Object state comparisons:
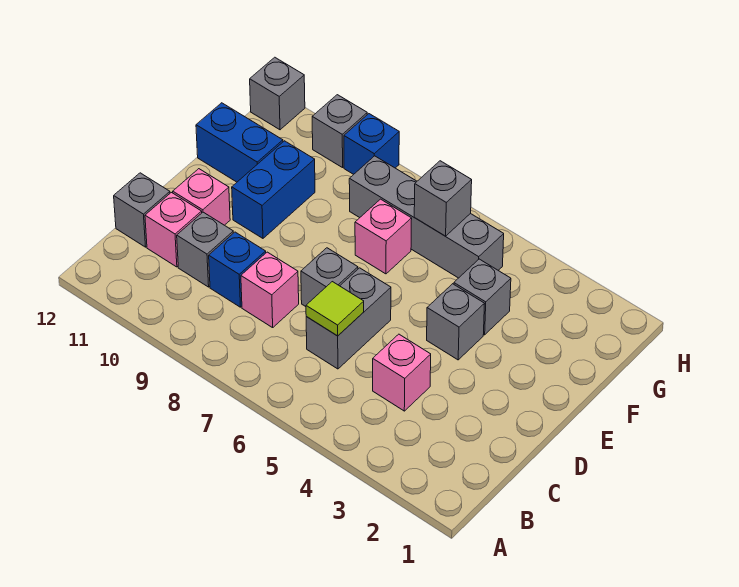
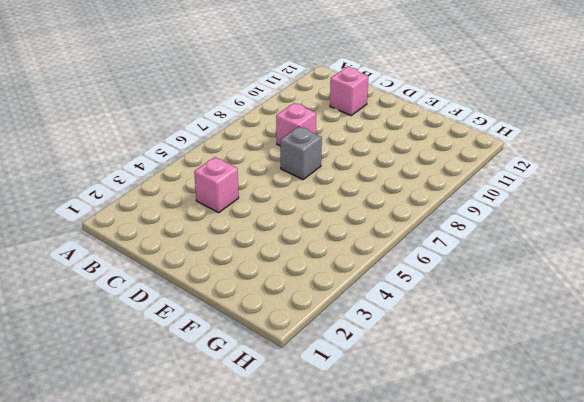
none -> grey 1x2 brick [306,268,391,369]
none -> blue 1x1 brick [209,232,266,307]
none -> grey 1x1 brick [177,212,233,287]

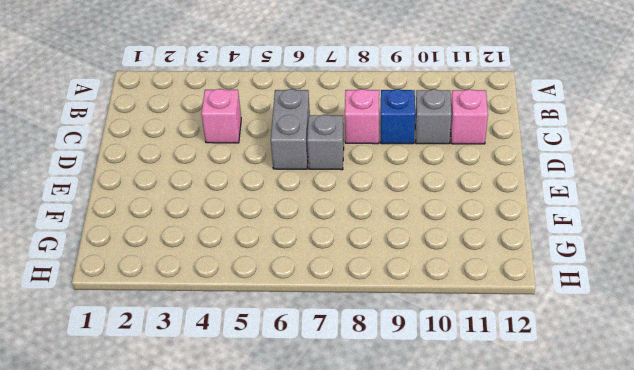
none -> grey 1x1 brick [114,173,170,247]
none -> pink 1x1 brick [173,169,230,225]
none -> grey 1x1 brick [427,284,484,360]

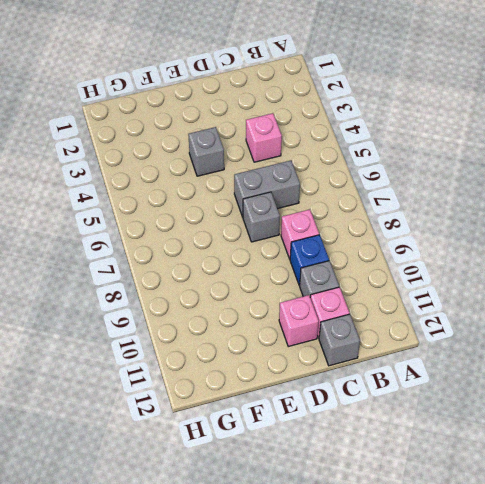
none -> blue 1x2 brick [232,141,315,238]
none -> grey 1x1 brick [454,259,511,335]
none -> pink 1x1 brick [355,199,412,274]

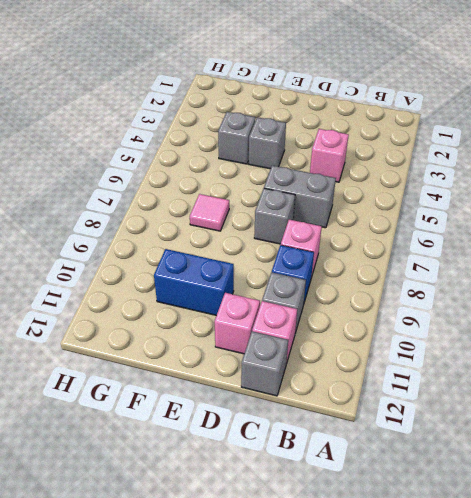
pink 1x1 tile [190,194,229,231] -> pink 1x1 brick [355,199,412,274]
none -> blue 1x2 brick [196,103,283,182]
none -> grey 1x4 brick [349,156,504,278]
none -> blue 1x1 brick [344,114,399,174]

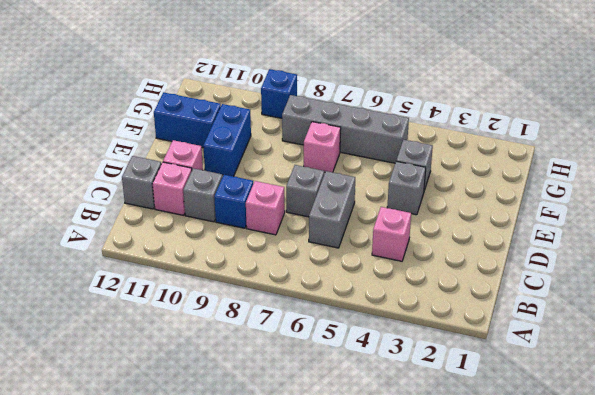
none -> grey 1x1 brick [312,95,367,168]
none -> grey 1x1 brick [250,57,305,130]
none -> lime 1x1 tile [306,282,364,336]

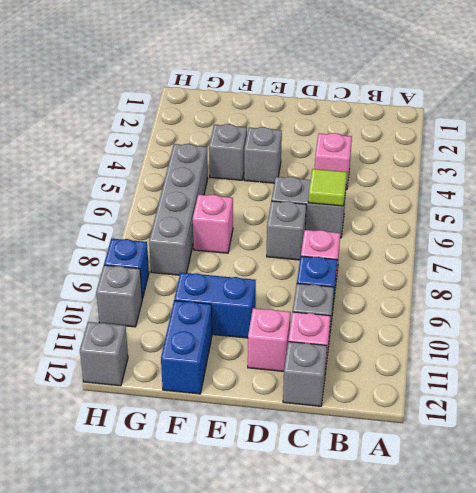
none -> grey 1x1 brick [414,161,472,236]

- TASK TO COMPLETE -
Only lines containing the string "blue" are needed. Pull each of them out of the records above.

- EXPECTED ANSWER -
none -> blue 1x1 brick [209,232,266,307]
none -> blue 1x2 brick [232,141,315,238]
none -> blue 1x2 brick [196,103,283,182]
none -> blue 1x1 brick [344,114,399,174]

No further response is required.